Aim of the task: Reproduce the data below verbatim, line by line, with no changes.

※ ※ ※

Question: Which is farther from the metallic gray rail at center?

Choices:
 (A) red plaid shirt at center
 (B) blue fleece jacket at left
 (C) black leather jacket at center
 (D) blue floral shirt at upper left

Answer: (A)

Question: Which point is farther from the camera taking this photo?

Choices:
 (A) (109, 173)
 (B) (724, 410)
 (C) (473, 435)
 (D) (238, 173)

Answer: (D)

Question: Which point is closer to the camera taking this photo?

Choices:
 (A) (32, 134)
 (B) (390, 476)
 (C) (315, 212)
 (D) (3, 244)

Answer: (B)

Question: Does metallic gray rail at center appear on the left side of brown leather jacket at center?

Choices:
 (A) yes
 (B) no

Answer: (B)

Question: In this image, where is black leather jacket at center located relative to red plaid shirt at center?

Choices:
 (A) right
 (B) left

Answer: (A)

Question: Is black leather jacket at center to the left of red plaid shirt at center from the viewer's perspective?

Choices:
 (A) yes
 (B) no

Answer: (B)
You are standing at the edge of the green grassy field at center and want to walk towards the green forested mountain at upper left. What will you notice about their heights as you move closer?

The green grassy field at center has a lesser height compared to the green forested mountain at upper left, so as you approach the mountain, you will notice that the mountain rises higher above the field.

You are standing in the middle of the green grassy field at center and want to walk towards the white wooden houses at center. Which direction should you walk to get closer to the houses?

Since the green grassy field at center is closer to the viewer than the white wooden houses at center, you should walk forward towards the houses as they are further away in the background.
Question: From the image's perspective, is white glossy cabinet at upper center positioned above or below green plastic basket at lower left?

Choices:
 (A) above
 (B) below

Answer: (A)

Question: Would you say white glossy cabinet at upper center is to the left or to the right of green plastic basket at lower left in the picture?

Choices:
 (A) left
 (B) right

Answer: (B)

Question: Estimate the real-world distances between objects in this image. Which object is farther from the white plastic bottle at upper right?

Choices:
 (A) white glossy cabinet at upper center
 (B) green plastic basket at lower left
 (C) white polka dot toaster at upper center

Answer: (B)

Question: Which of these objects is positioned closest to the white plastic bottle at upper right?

※ ※ ※

Final answer:
Question: Which is farther from the metallic gray rail at center?

Choices:
 (A) red plaid shirt at center
 (B) blue fleece jacket at left
 (C) black leather jacket at center
 (D) blue floral shirt at upper left

Answer: (A)

Question: Which point is farther from the camera taking this photo?

Choices:
 (A) (109, 173)
 (B) (724, 410)
 (C) (473, 435)
 (D) (238, 173)

Answer: (D)

Question: Which point is closer to the camera taking this photo?

Choices:
 (A) (32, 134)
 (B) (390, 476)
 (C) (315, 212)
 (D) (3, 244)

Answer: (B)

Question: Does metallic gray rail at center appear on the left side of brown leather jacket at center?

Choices:
 (A) yes
 (B) no

Answer: (B)

Question: In this image, where is black leather jacket at center located relative to red plaid shirt at center?

Choices:
 (A) right
 (B) left

Answer: (A)

Question: Is black leather jacket at center to the left of red plaid shirt at center from the viewer's perspective?

Choices:
 (A) yes
 (B) no

Answer: (B)
You are standing at the edge of the green grassy field at center and want to walk towards the green forested mountain at upper left. What will you notice about their heights as you move closer?

The green grassy field at center has a lesser height compared to the green forested mountain at upper left, so as you approach the mountain, you will notice that the mountain rises higher above the field.

You are standing in the middle of the green grassy field at center and want to walk towards the white wooden houses at center. Which direction should you walk to get closer to the houses?

Since the green grassy field at center is closer to the viewer than the white wooden houses at center, you should walk forward towards the houses as they are further away in the background.
Question: From the image's perspective, is white glossy cabinet at upper center positioned above or below green plastic basket at lower left?

Choices:
 (A) above
 (B) below

Answer: (A)

Question: Would you say white glossy cabinet at upper center is to the left or to the right of green plastic basket at lower left in the picture?

Choices:
 (A) left
 (B) right

Answer: (B)

Question: Estimate the real-world distances between objects in this image. Which object is farther from the white plastic bottle at upper right?

Choices:
 (A) white glossy cabinet at upper center
 (B) green plastic basket at lower left
 (C) white polka dot toaster at upper center

Answer: (B)

Question: Which of these objects is positioned closest to the white plastic bottle at upper right?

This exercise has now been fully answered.